(Data excerpts)
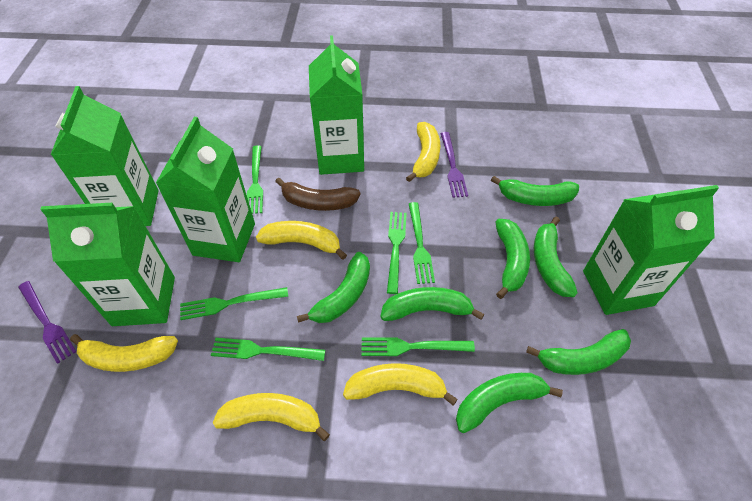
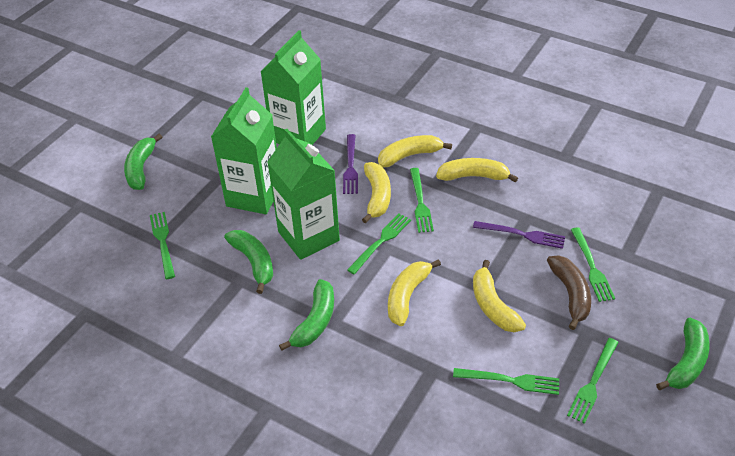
green banana: 7 -> 4
green carton: 5 -> 3

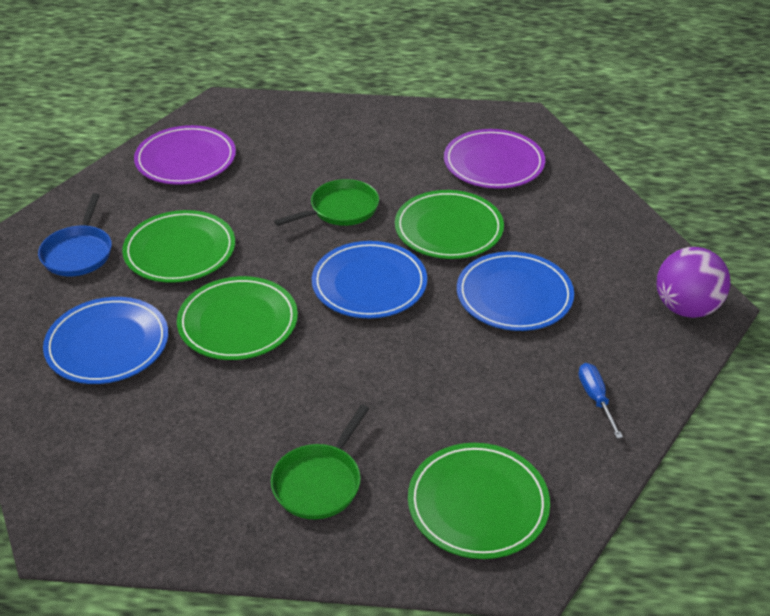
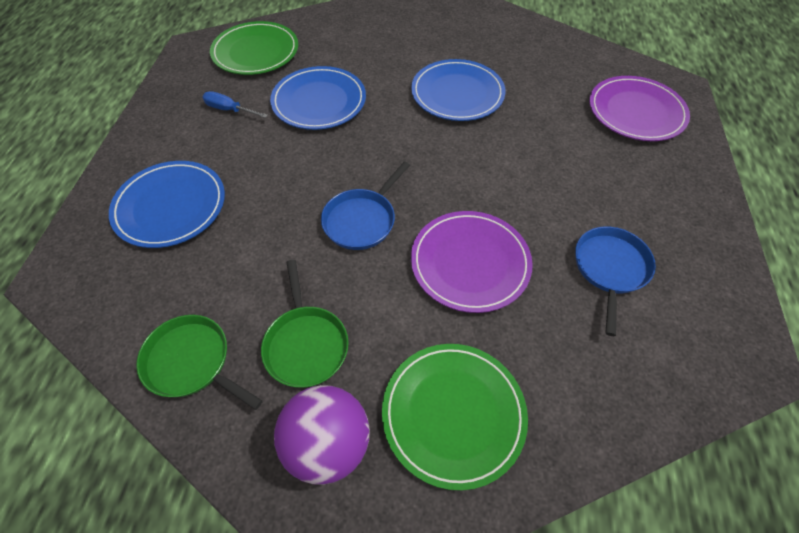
blue pan: 1 -> 2
green plate: 4 -> 2

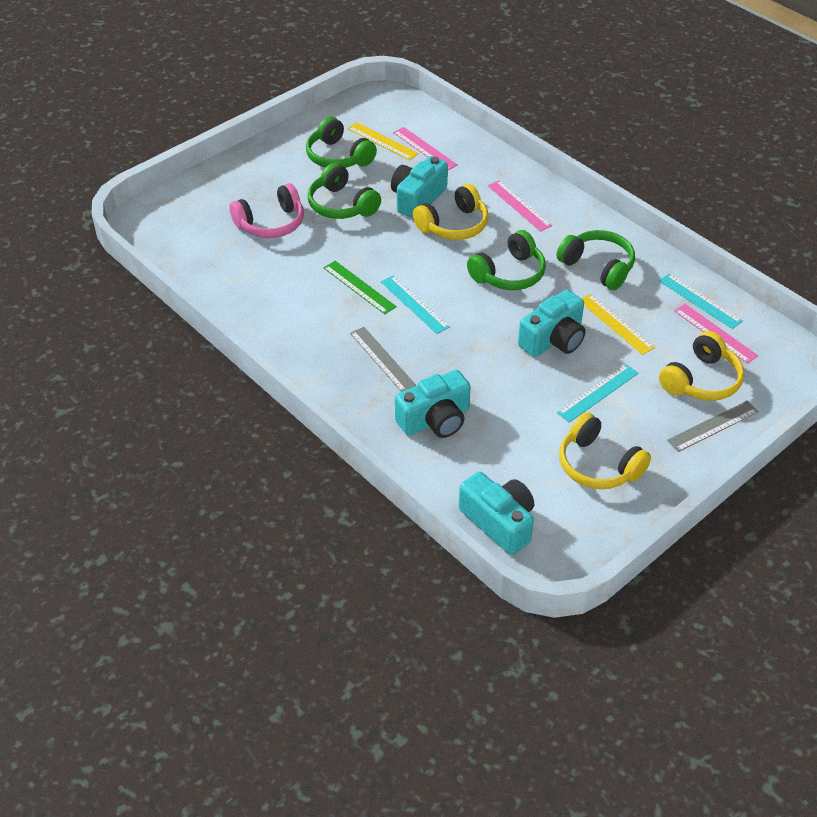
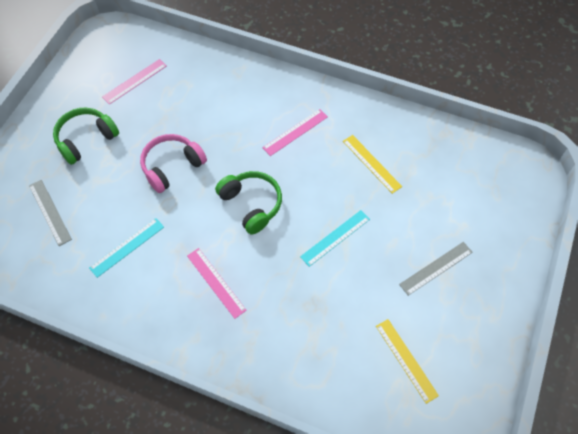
green headphones: 4 -> 2
green ruler: 1 -> 0
turquoise camera: 4 -> 0
turquoise ruler: 3 -> 2
yellow headphones: 3 -> 0

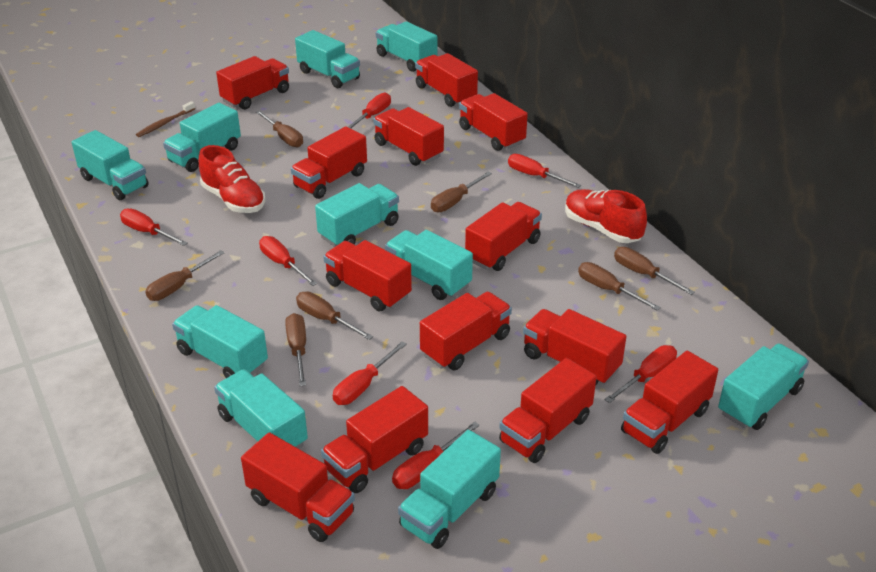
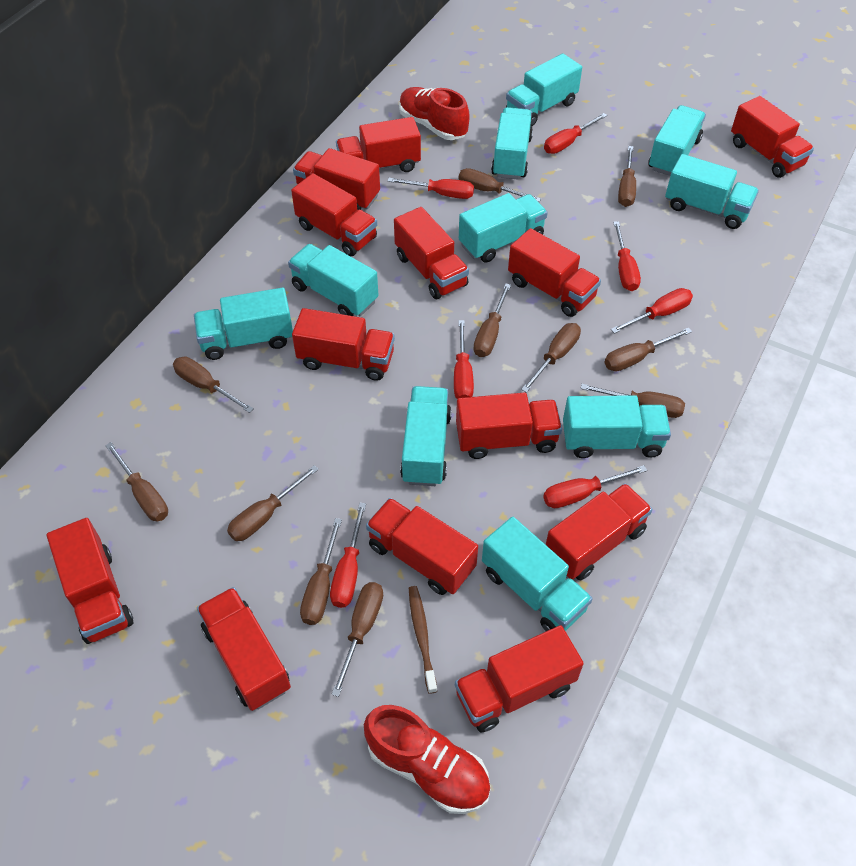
brown screwdriver: 7 -> 11

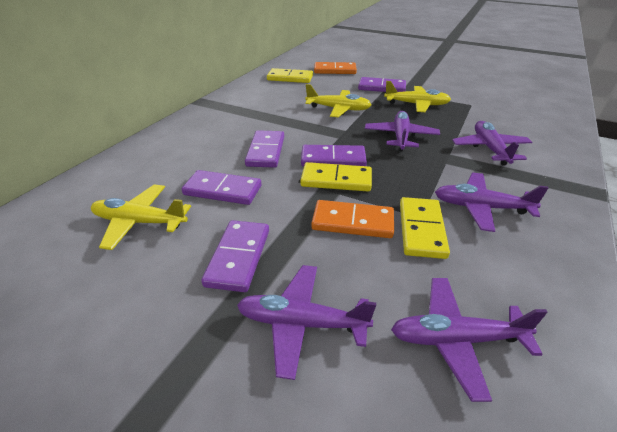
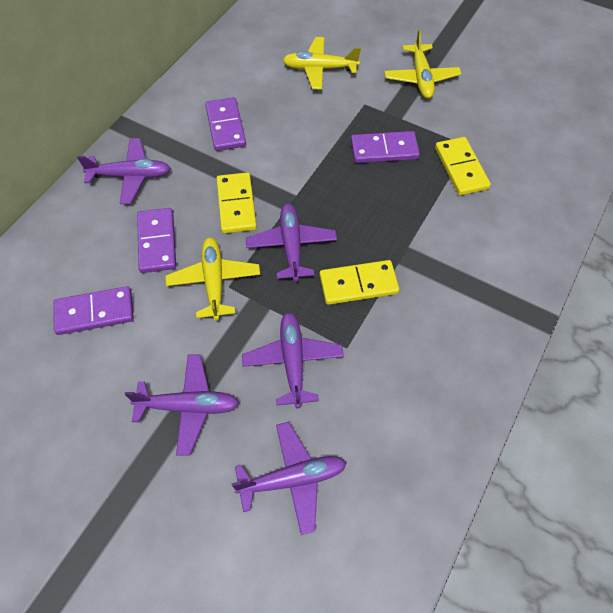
orange domino: 2 -> 0
purple domino: 5 -> 4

ACTIVITY: In the answer, give only the lines from the one containing "yellow headphones: 3 -> 0" through the end of the records above, each reproduced exactly. Include no pictures.

ANSWER BELOW:
yellow headphones: 3 -> 0

brown screwdriver: 7 -> 11

orange domino: 2 -> 0
purple domino: 5 -> 4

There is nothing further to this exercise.